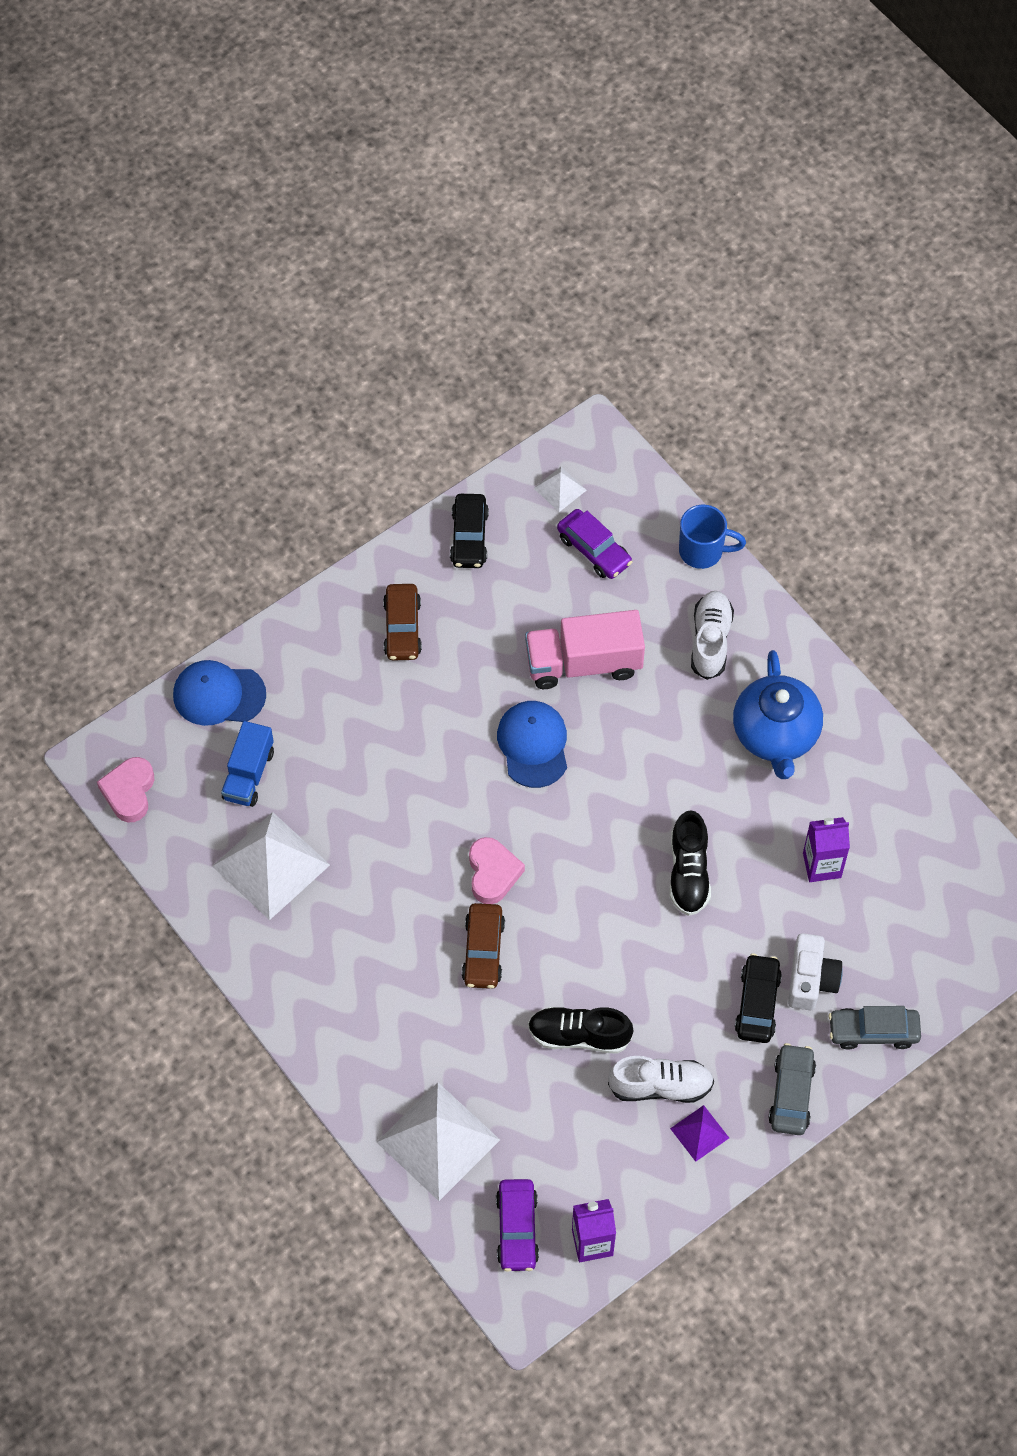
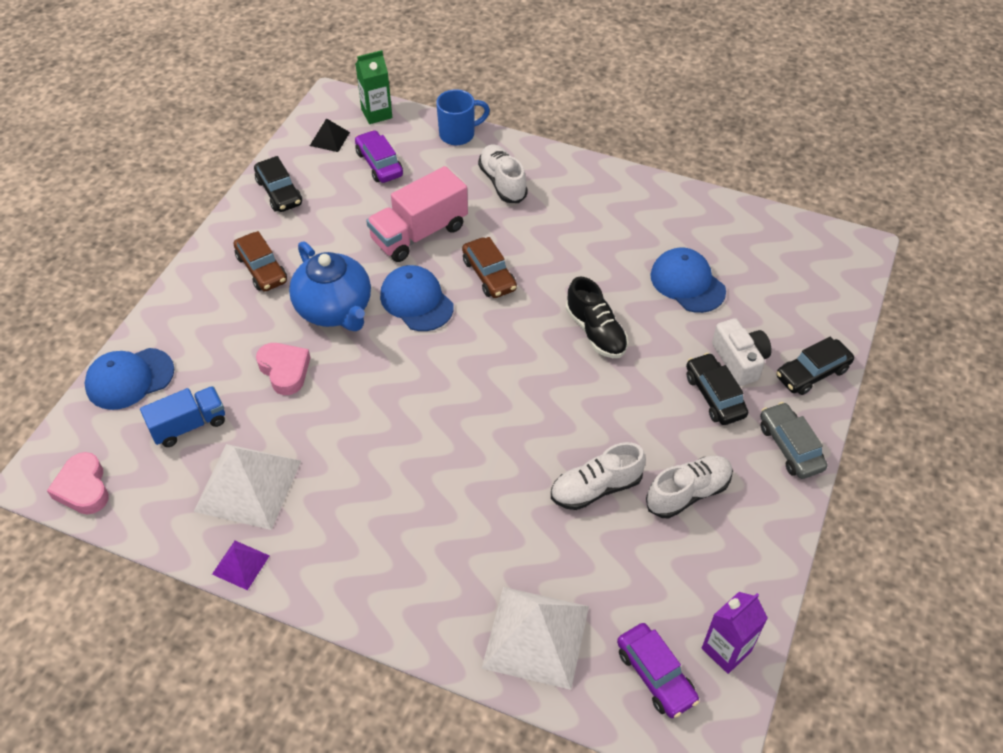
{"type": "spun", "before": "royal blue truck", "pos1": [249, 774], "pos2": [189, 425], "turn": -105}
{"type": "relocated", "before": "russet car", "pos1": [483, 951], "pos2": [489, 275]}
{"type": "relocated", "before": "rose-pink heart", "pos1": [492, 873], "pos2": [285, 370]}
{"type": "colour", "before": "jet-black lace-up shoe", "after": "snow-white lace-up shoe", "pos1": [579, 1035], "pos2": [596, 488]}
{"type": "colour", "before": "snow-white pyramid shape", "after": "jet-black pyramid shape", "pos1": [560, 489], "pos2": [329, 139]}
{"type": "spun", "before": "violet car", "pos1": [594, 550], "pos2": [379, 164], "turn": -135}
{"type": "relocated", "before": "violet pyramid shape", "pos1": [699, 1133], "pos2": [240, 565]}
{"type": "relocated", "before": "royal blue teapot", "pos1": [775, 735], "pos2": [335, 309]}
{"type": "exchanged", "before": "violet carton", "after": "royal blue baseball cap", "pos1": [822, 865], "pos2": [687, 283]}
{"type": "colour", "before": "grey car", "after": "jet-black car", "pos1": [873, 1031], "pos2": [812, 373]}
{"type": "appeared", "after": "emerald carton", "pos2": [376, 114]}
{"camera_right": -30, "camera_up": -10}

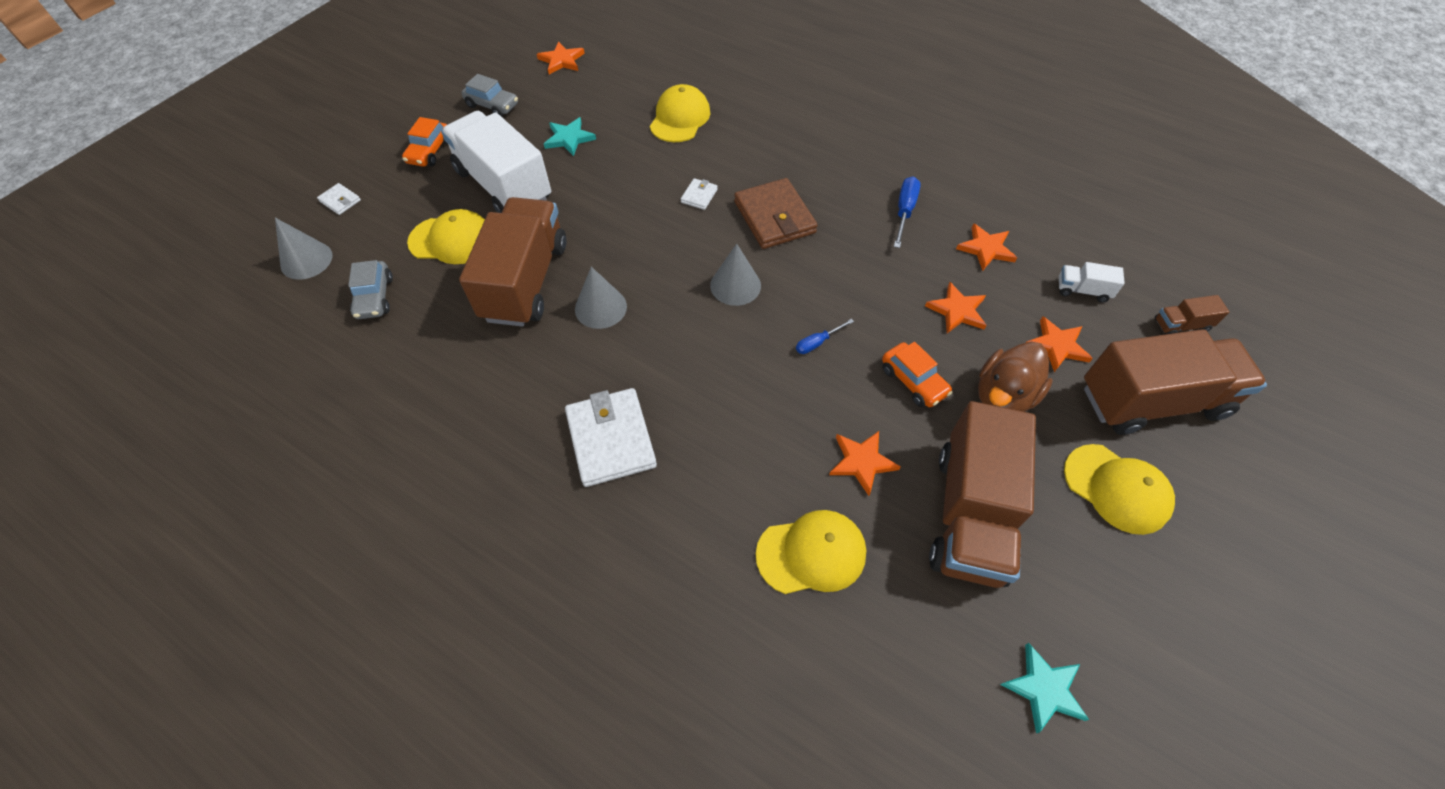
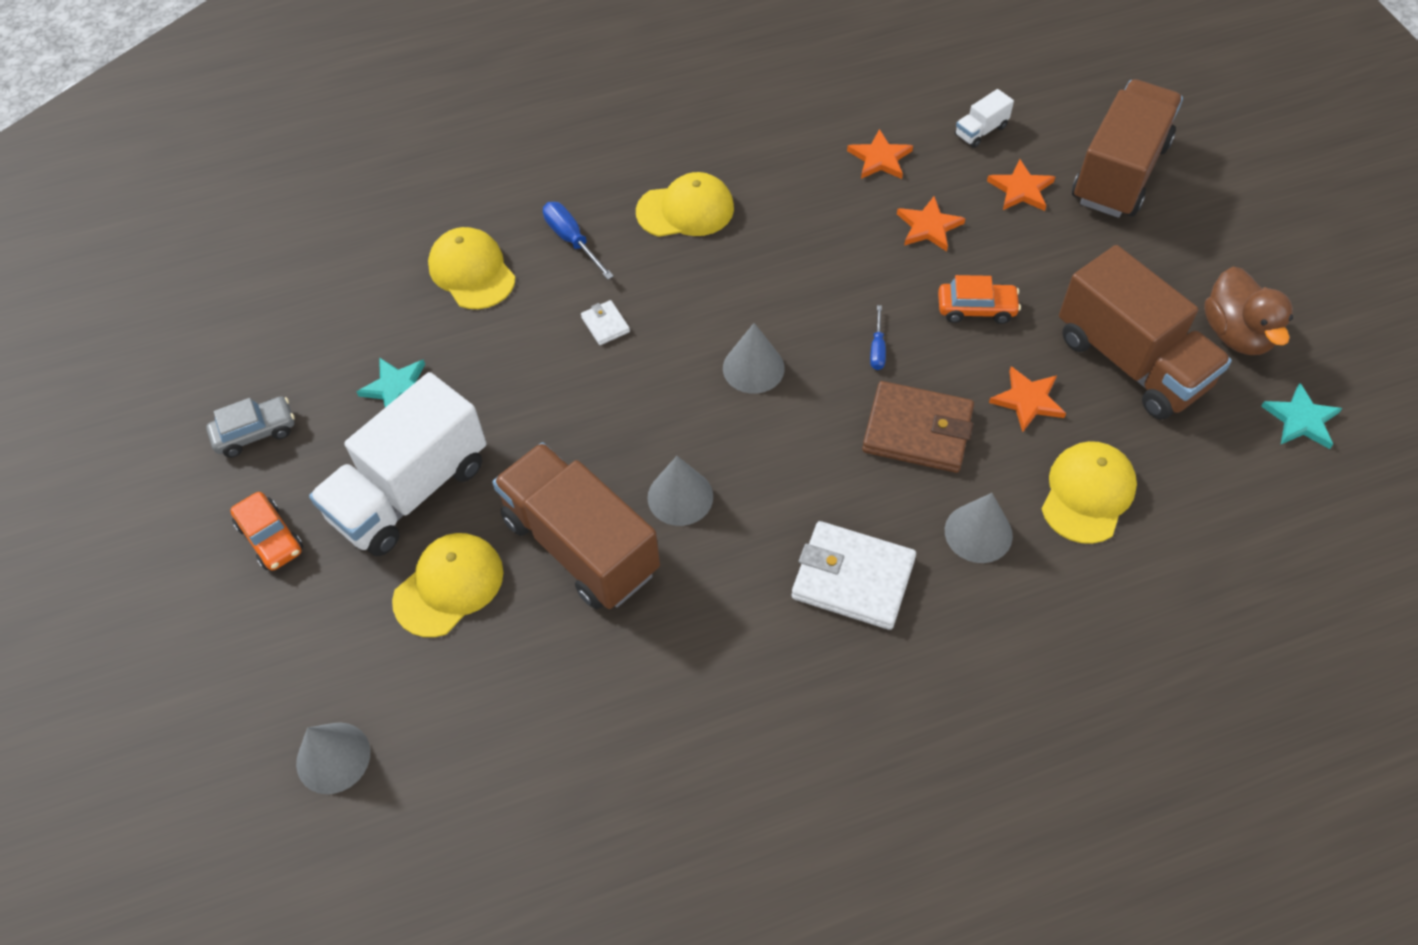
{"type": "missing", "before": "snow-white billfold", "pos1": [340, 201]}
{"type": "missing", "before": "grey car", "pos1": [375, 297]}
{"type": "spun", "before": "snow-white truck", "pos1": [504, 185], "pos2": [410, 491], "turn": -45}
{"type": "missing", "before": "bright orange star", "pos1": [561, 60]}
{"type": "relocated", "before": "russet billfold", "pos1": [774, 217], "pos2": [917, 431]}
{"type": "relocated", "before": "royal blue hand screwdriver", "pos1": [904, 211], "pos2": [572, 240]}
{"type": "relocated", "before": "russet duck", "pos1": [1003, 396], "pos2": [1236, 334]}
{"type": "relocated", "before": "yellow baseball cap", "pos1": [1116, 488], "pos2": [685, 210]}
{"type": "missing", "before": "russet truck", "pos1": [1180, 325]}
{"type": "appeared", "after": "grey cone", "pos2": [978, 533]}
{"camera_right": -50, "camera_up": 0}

════

• WORK INSTRUCTIONS: The records above are to be retyped exactly, with every picture left out.

• ANSWER FOR THE TASK:
{"type": "spun", "before": "royal blue truck", "pos1": [249, 774], "pos2": [189, 425], "turn": -105}
{"type": "relocated", "before": "russet car", "pos1": [483, 951], "pos2": [489, 275]}
{"type": "relocated", "before": "rose-pink heart", "pos1": [492, 873], "pos2": [285, 370]}
{"type": "colour", "before": "jet-black lace-up shoe", "after": "snow-white lace-up shoe", "pos1": [579, 1035], "pos2": [596, 488]}
{"type": "colour", "before": "snow-white pyramid shape", "after": "jet-black pyramid shape", "pos1": [560, 489], "pos2": [329, 139]}
{"type": "spun", "before": "violet car", "pos1": [594, 550], "pos2": [379, 164], "turn": -135}
{"type": "relocated", "before": "violet pyramid shape", "pos1": [699, 1133], "pos2": [240, 565]}
{"type": "relocated", "before": "royal blue teapot", "pos1": [775, 735], "pos2": [335, 309]}
{"type": "exchanged", "before": "violet carton", "after": "royal blue baseball cap", "pos1": [822, 865], "pos2": [687, 283]}
{"type": "colour", "before": "grey car", "after": "jet-black car", "pos1": [873, 1031], "pos2": [812, 373]}
{"type": "appeared", "after": "emerald carton", "pos2": [376, 114]}
{"camera_right": -30, "camera_up": -10}

{"type": "missing", "before": "snow-white billfold", "pos1": [340, 201]}
{"type": "missing", "before": "grey car", "pos1": [375, 297]}
{"type": "spun", "before": "snow-white truck", "pos1": [504, 185], "pos2": [410, 491], "turn": -45}
{"type": "missing", "before": "bright orange star", "pos1": [561, 60]}
{"type": "relocated", "before": "russet billfold", "pos1": [774, 217], "pos2": [917, 431]}
{"type": "relocated", "before": "royal blue hand screwdriver", "pos1": [904, 211], "pos2": [572, 240]}
{"type": "relocated", "before": "russet duck", "pos1": [1003, 396], "pos2": [1236, 334]}
{"type": "relocated", "before": "yellow baseball cap", "pos1": [1116, 488], "pos2": [685, 210]}
{"type": "missing", "before": "russet truck", "pos1": [1180, 325]}
{"type": "appeared", "after": "grey cone", "pos2": [978, 533]}
{"camera_right": -50, "camera_up": 0}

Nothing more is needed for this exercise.